▶ **Work order**:
Please return the lines, both ends included, that run from the one containing "R1: 2.7k (+12V, SCL) -> 62k (+12V, SCL)" to the last line of the data below, exactly and alone.

[Dataset entries Boundary: Start]

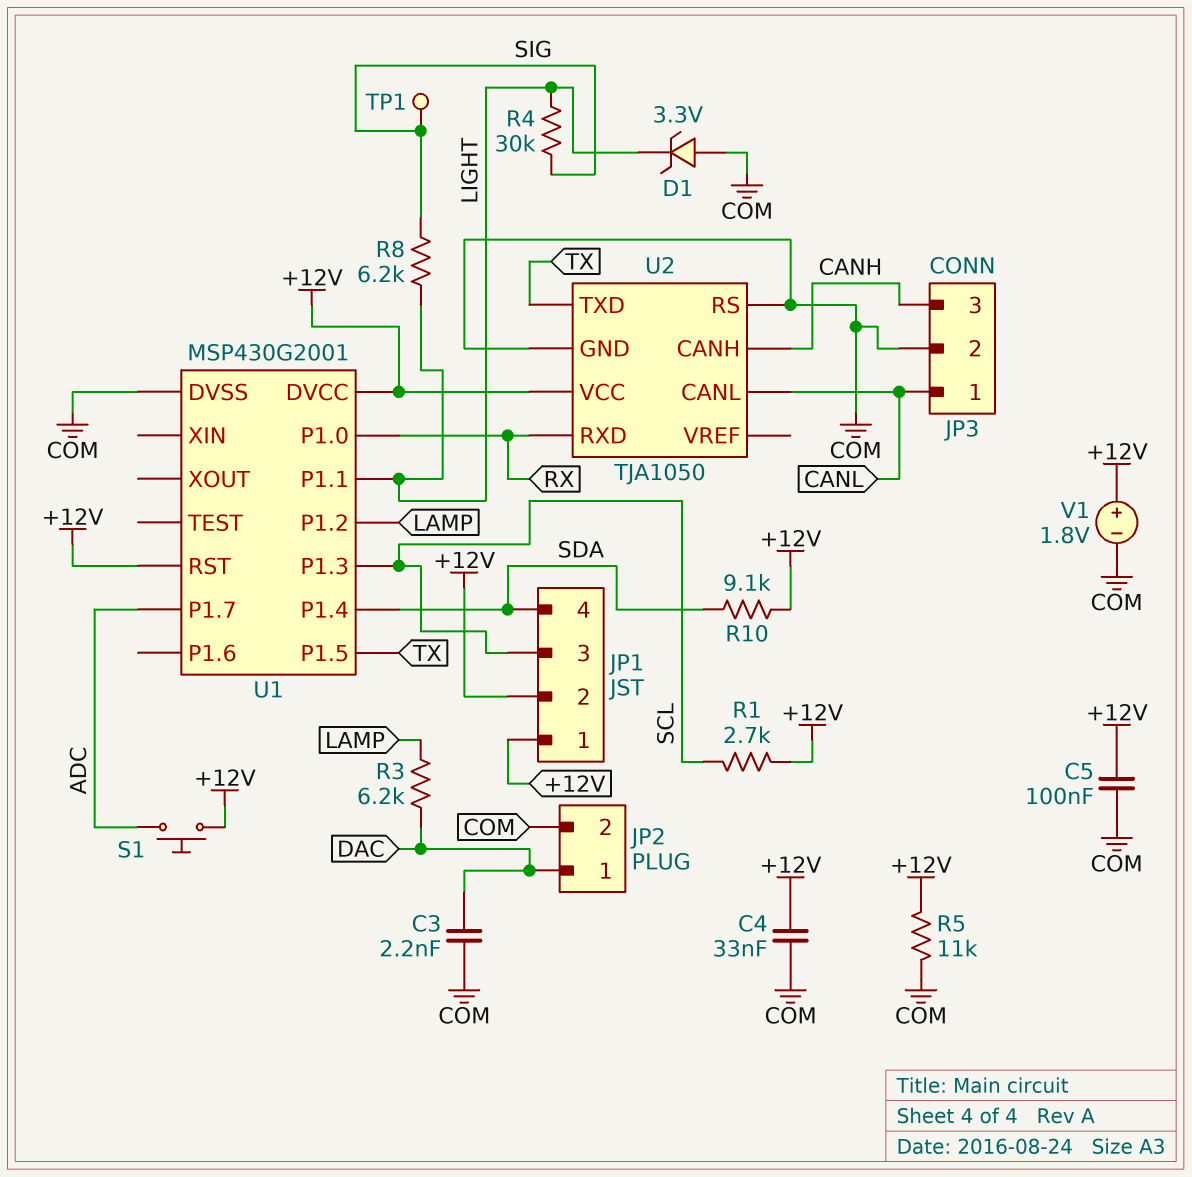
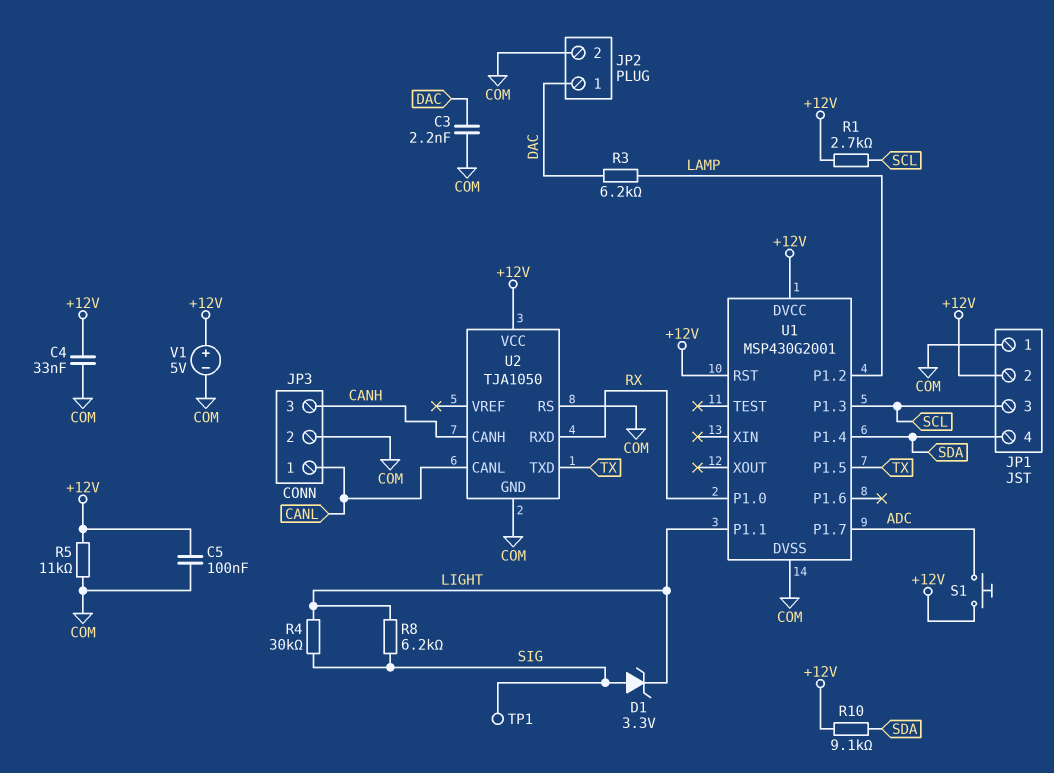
D1: zener 3.3V (A COM, K LIGHT) -> zener 3.3V (A SIG, K LIGHT)
JP1 pin 1: +12V -> COM
V1: 1.8V (plus +12V, minus COM) -> 5V (plus +12V, minus COM)

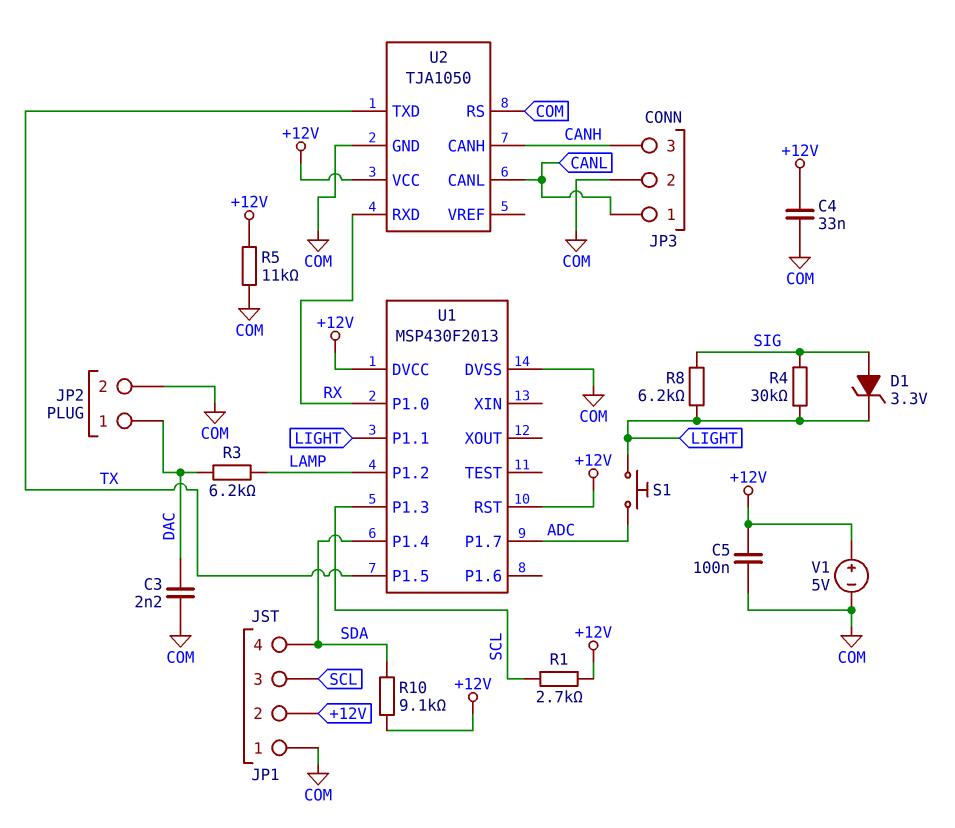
S1: button (+12V, ADC) -> button (ADC, LIGHT)
TP1: test point (SIG) -> none
U1: MSP430G2001 -> MSP430F2013

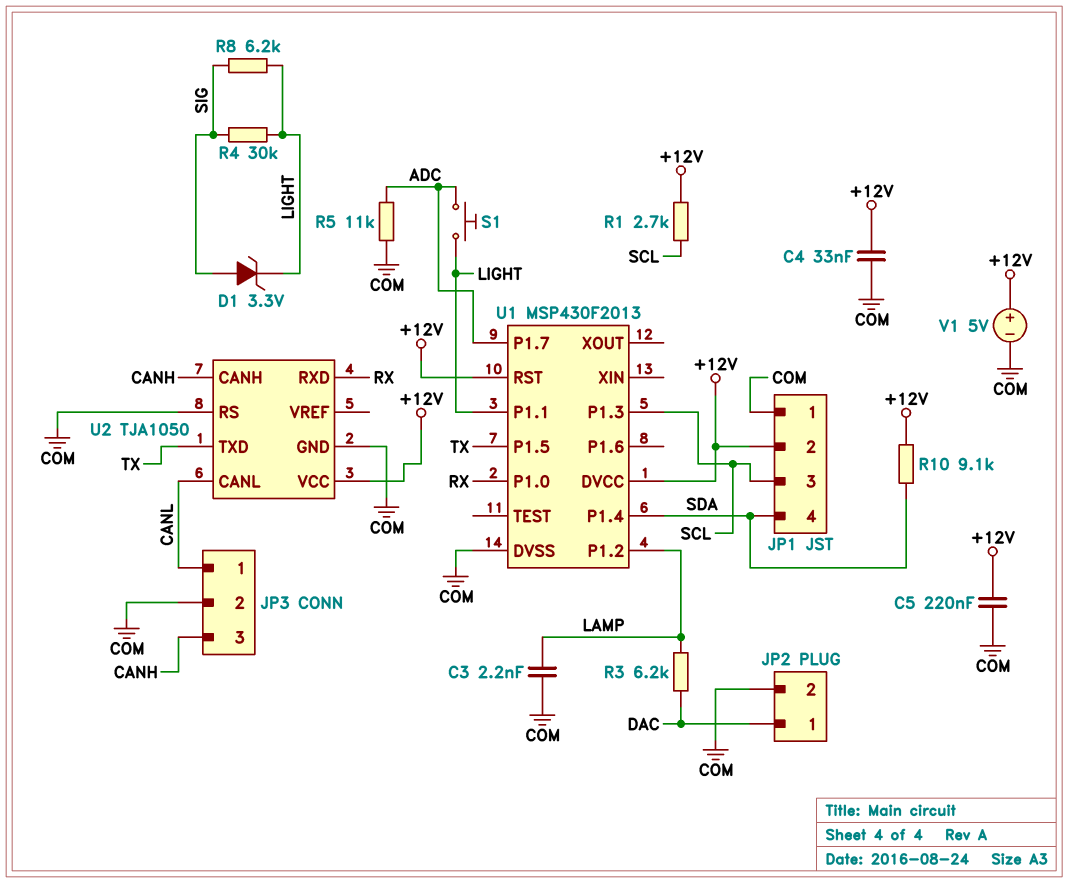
C3: 2.2nF (COM, DAC) -> 2.2nF (COM, LAMP)
C5: 100nF (+12V, COM) -> 220nF (+12V, COM)
R5: 11k (+12V, COM) -> 11k (ADC, COM)

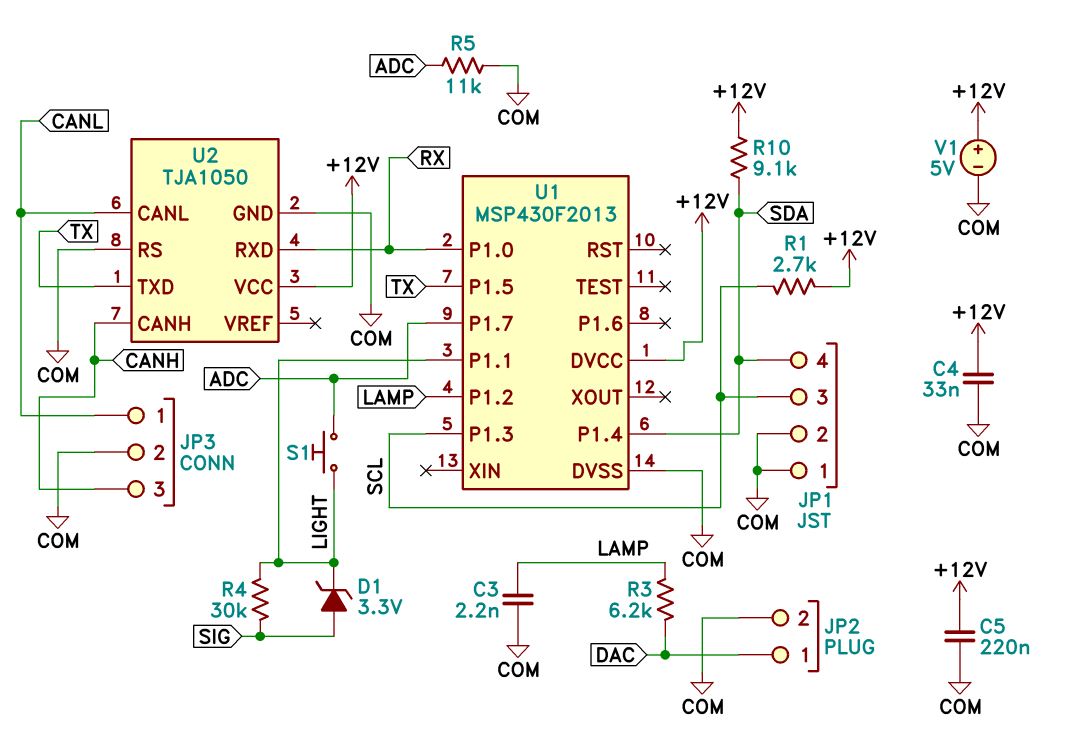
JP1 pin 2: +12V -> COM
R8: 6.2k (LIGHT, SIG) -> none
U1 pin RST: +12V -> none

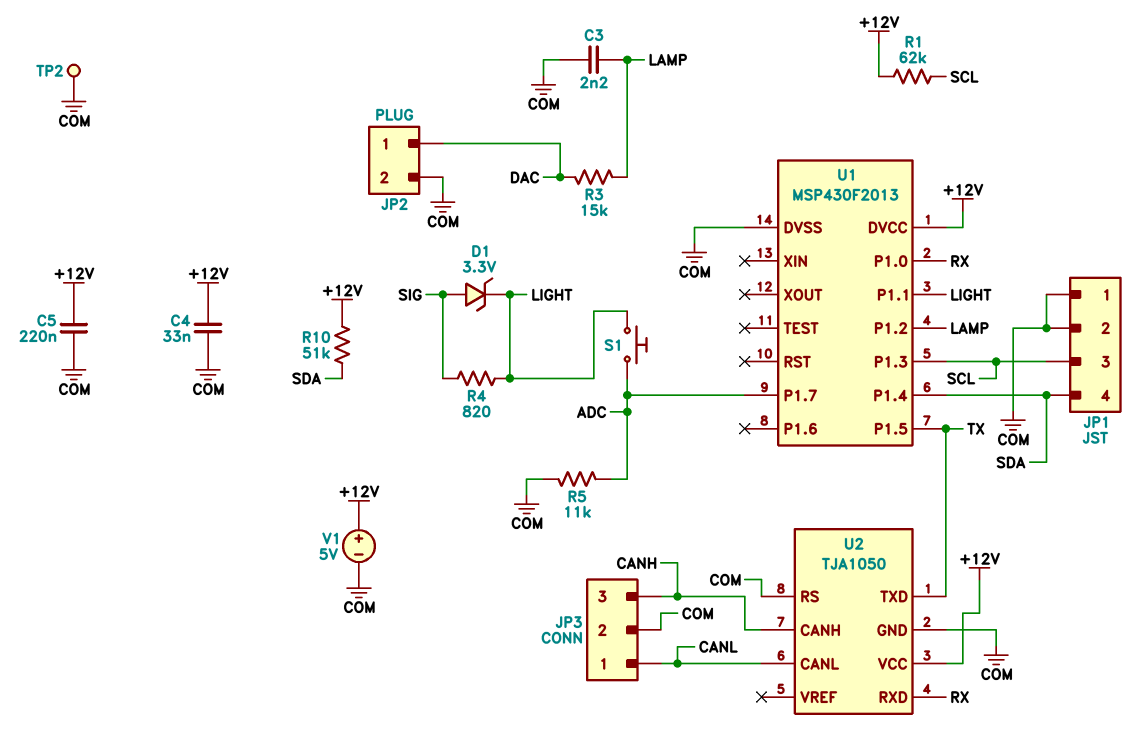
R1: 2.7k (+12V, SCL) -> 62k (+12V, SCL)
R3: 6.2k (DAC, LAMP) -> 15k (DAC, LAMP)
R4: 30k (LIGHT, SIG) -> 820 (LIGHT, SIG)
R10: 9.1k (+12V, SDA) -> 51k (+12V, SDA)
TP2: none -> test point (COM)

[Dataset entries Boundary: End]

▶ **The completed task**:
R1: 2.7k (+12V, SCL) -> 62k (+12V, SCL)
R3: 6.2k (DAC, LAMP) -> 15k (DAC, LAMP)
R4: 30k (LIGHT, SIG) -> 820 (LIGHT, SIG)
R10: 9.1k (+12V, SDA) -> 51k (+12V, SDA)
TP2: none -> test point (COM)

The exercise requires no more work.